What to produce: When you reach the line with "Q1: NPN 2N3904" in the listing below, transcribe it and each line after it up to and including the line with "Q3: NPN BC547", exactly and with nothing else.

Available records Start Marker

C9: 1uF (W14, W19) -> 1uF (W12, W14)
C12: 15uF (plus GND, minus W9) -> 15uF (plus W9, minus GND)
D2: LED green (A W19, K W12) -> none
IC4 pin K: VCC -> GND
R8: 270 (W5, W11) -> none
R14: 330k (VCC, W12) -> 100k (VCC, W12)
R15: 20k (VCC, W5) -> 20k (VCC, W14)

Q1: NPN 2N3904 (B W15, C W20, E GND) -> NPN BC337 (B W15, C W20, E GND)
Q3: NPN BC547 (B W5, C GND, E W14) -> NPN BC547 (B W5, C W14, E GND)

Available records End Marker
Available records Start Marker

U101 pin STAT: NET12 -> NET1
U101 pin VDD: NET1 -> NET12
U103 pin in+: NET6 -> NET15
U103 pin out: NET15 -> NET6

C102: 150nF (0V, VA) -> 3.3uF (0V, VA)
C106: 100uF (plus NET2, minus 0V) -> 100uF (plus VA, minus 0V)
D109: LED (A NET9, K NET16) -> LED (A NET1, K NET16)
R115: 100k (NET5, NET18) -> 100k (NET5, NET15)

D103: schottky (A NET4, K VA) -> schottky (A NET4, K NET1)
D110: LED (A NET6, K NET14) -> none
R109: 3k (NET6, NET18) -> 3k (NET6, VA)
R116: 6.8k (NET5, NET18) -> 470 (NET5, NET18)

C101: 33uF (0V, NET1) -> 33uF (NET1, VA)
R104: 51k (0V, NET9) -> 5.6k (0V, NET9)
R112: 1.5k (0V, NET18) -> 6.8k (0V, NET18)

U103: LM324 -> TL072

Available records End Marker

Answer to this task:
Q1: NPN 2N3904 (B W15, C W20, E GND) -> NPN BC337 (B W15, C W20, E GND)
Q3: NPN BC547 (B W5, C GND, E W14) -> NPN BC547 (B W5, C W14, E GND)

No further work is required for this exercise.